TASK DESCRIPTION. Count the lines in the rows below that contain the string "pentagon", treating uppercase and lowercase as different, and give only that number.

──────── TASK INPUTS ────────

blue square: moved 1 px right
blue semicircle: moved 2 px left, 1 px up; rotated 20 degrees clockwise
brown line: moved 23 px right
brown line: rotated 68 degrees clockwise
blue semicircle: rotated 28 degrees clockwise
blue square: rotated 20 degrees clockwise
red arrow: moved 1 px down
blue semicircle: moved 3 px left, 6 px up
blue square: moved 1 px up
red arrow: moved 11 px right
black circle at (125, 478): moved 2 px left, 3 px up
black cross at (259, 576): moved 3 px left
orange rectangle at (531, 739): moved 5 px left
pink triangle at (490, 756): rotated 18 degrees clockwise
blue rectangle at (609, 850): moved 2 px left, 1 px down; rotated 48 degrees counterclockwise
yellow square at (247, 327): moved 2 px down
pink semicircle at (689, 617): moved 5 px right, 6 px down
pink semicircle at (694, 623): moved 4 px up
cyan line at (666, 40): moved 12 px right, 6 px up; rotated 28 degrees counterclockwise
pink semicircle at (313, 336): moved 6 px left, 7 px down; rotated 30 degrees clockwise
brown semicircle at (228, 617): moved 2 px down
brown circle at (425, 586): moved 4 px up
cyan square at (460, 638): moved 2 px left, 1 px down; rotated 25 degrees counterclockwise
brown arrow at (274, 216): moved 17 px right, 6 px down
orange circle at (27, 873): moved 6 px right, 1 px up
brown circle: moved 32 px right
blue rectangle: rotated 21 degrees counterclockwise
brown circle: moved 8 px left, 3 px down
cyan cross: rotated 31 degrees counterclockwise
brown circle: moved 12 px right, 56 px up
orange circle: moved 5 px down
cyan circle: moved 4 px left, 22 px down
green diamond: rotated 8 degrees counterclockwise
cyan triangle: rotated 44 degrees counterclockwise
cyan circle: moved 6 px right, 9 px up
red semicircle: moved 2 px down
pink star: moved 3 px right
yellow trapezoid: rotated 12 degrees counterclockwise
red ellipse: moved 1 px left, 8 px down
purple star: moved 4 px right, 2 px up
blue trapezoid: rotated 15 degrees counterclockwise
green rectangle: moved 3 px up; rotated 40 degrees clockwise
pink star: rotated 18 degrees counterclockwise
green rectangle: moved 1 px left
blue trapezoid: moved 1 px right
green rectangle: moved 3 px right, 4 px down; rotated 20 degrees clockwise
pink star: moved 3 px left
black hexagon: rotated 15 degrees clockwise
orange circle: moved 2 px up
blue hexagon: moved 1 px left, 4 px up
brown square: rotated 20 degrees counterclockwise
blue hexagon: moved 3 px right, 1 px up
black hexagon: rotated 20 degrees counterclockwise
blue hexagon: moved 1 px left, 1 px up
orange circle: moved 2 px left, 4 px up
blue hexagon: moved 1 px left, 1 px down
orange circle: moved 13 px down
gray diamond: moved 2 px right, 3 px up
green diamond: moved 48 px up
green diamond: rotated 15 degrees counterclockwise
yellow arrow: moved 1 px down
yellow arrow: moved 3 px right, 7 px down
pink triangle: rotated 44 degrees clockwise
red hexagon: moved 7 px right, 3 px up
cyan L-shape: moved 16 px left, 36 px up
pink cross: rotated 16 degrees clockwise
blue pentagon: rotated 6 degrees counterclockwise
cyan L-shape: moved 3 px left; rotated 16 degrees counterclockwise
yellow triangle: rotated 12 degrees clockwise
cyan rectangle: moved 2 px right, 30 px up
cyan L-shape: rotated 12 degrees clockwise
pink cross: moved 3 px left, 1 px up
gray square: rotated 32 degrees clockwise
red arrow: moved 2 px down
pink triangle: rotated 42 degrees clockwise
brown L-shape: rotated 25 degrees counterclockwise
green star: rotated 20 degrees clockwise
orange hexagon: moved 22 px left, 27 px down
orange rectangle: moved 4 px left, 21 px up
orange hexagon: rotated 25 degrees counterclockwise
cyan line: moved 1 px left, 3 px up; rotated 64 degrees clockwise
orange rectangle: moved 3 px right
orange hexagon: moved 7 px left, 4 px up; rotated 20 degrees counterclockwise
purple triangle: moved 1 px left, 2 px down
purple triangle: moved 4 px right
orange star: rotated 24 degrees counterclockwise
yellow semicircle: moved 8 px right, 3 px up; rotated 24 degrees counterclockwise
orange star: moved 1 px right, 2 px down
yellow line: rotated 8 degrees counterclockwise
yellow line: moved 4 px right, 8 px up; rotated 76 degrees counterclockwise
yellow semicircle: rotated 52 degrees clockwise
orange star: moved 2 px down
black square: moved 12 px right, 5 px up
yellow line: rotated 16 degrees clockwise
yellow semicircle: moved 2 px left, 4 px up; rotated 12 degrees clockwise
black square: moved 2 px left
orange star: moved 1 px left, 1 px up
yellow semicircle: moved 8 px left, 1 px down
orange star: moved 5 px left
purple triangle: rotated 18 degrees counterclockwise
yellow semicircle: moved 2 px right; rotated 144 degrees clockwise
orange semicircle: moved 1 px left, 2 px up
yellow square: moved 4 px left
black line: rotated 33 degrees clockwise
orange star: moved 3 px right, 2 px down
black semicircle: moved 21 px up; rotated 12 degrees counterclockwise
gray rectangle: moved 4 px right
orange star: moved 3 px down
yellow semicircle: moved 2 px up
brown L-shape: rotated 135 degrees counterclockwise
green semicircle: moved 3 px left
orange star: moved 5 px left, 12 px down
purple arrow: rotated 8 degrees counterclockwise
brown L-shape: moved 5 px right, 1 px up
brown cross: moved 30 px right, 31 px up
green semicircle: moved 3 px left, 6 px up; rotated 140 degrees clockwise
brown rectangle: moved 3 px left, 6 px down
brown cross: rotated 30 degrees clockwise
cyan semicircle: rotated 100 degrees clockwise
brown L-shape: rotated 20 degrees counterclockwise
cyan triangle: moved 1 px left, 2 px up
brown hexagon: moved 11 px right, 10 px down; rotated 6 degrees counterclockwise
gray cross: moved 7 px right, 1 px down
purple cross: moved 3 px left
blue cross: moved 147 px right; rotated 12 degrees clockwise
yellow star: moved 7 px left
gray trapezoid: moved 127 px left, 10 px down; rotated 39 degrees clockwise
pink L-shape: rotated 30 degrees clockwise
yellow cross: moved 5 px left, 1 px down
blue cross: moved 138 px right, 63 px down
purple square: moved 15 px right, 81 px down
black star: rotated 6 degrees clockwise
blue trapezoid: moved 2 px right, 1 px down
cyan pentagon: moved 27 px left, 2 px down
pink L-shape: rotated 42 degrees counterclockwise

────────

THE ANSWER. 2